*AUFGABE*
Welche Zeilen der folgenden Einträge enthalten das Wort „right“? Finde jede solche Zeile und gib sie vollständig wieder, wobei Groß- und Kleinschreibung zählt.

-------- GESPEICHERTE DATEN

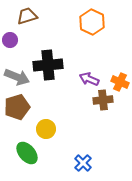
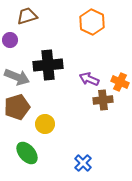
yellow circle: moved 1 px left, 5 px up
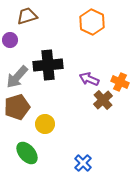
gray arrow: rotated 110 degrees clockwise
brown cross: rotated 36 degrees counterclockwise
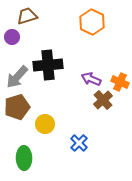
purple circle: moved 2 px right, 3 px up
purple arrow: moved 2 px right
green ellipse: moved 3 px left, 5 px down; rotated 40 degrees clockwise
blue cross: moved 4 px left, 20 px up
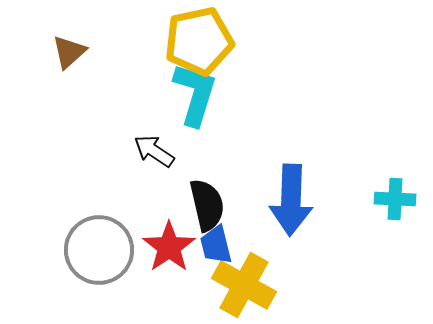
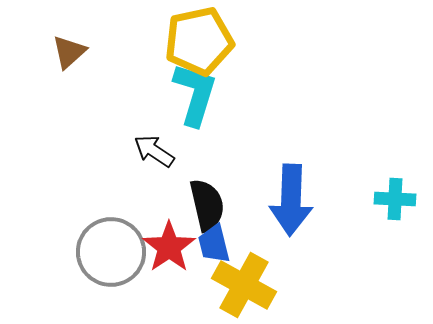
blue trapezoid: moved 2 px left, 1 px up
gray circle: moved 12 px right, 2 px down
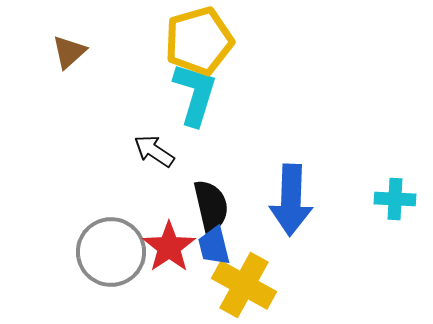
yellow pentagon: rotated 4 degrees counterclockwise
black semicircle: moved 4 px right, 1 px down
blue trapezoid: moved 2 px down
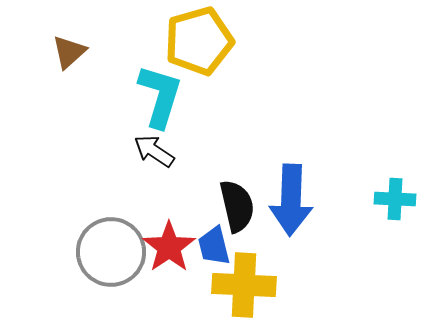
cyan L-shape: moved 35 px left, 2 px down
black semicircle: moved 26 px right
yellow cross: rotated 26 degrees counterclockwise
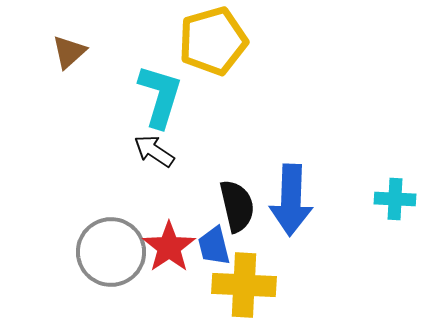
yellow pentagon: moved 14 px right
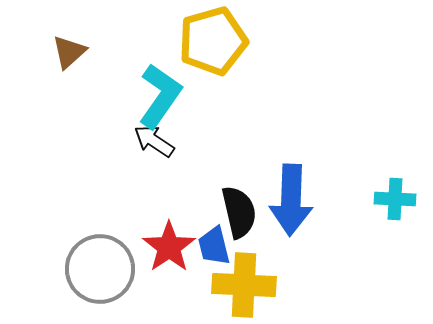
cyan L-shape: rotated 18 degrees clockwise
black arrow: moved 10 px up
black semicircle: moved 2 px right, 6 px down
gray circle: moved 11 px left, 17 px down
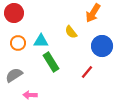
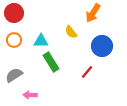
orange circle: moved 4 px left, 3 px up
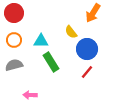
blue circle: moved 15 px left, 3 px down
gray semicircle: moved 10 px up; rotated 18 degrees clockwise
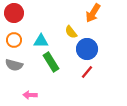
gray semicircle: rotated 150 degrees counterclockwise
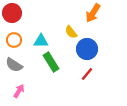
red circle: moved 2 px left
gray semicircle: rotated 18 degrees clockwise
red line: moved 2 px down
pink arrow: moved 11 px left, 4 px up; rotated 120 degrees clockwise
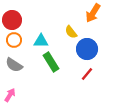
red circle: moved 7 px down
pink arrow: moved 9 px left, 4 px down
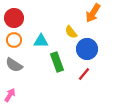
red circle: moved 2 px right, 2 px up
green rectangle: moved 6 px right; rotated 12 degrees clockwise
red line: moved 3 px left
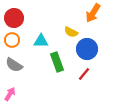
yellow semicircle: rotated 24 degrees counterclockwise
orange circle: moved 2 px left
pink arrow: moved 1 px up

----------------

*ERGEBNIS*
purple circle: moved 2 px right, 3 px up
purple arrow: moved 2 px right
gray circle: moved 12 px right, 2 px down
black semicircle: moved 4 px right, 1 px down
black semicircle: moved 26 px right
yellow pentagon: moved 14 px right
black semicircle: moved 2 px right, 6 px down
red circle: moved 2 px right, 2 px up
green rectangle: moved 6 px right; rotated 12 degrees clockwise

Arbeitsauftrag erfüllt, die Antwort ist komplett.